Task requirements - Go through the data below and return each line where the string "purple" occurs.

Dataset content -
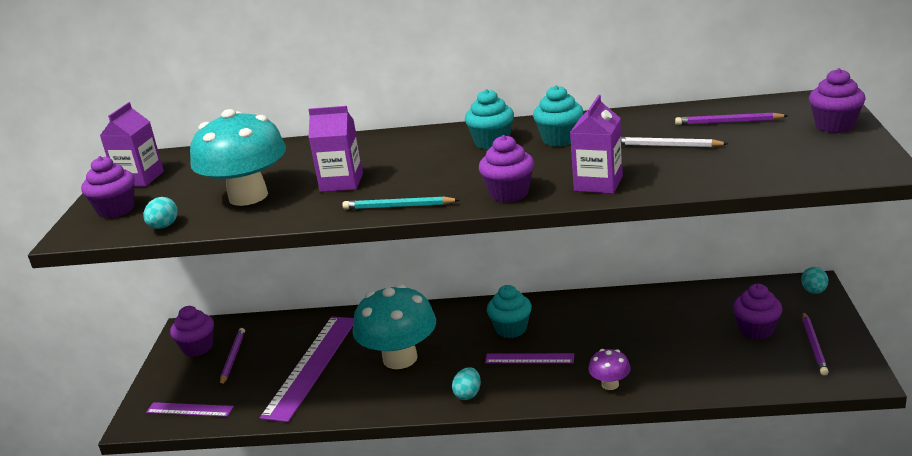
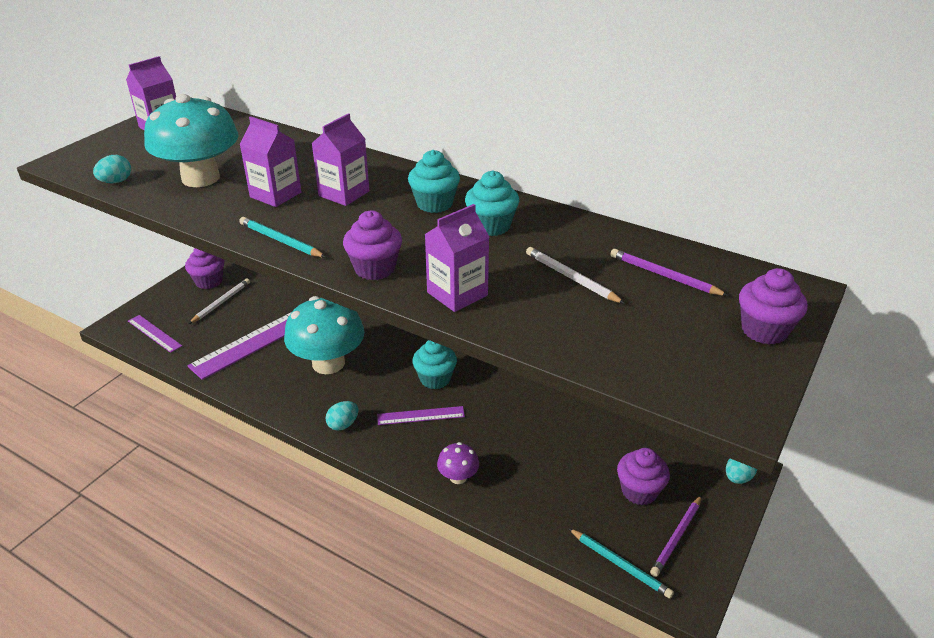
camera: 25 degrees right, 10 degrees up
purple cupcake [81,156,135,218] -> none
purple pencil [220,328,245,387] -> white pencil [189,278,250,324]
purple ruler [485,353,574,363] -> purple ruler turned 45 degrees counterclockwise [377,406,465,425]
none -> purple carton [311,113,369,206]
none -> turquoise pencil [568,528,674,598]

Task response -
purple cupcake [81,156,135,218] -> none
purple pencil [220,328,245,387] -> white pencil [189,278,250,324]
purple ruler [485,353,574,363] -> purple ruler turned 45 degrees counterclockwise [377,406,465,425]
none -> purple carton [311,113,369,206]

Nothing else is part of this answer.